◆ **Problem**: Below are records. Count every line containing the word "camera" and give the number alone.

◆ **Stored data**:

=== Begin Enclosure ===

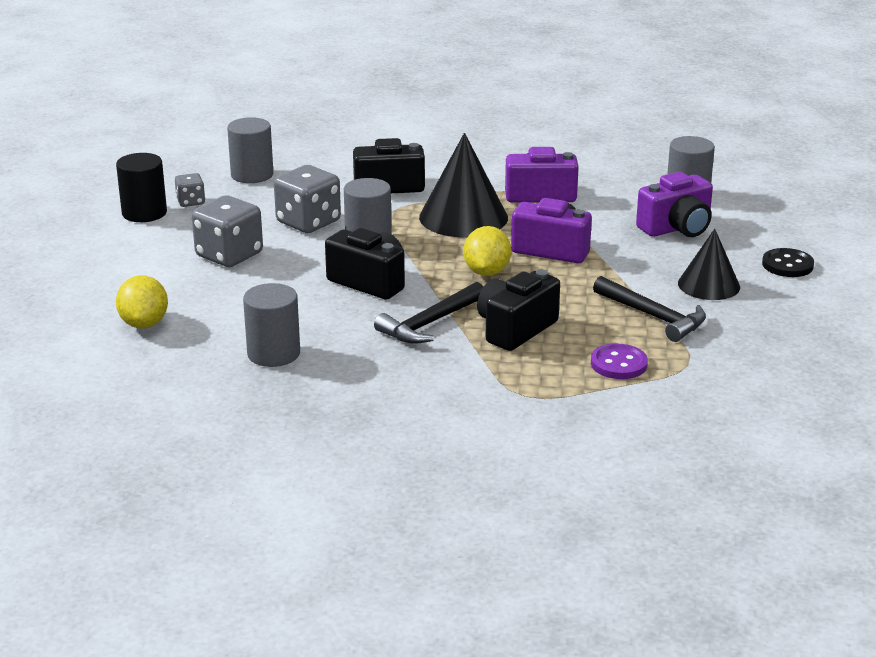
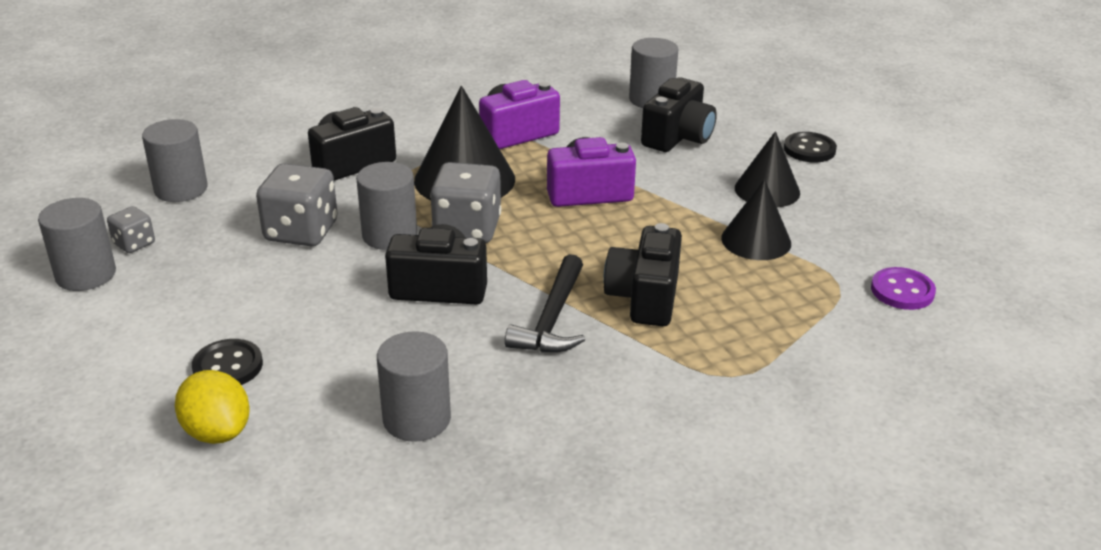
camera: 30 degrees left, 5 degrees up
black cylinder [116,153,167,222] -> grey cylinder [38,198,116,291]
grey dice [192,196,263,267] -> grey dice moved to [430,162,501,243]
yellow lemon [463,226,511,276] -> none
purple button [591,344,648,379] -> purple button moved to [871,267,936,310]
black hammer [593,276,706,342] -> black cone [721,179,791,260]
purple camera [636,172,713,237] -> black camera [641,78,717,152]
none -> black button [192,339,263,385]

=== End Enclosure ===

◆ **Response to this exercise**: 2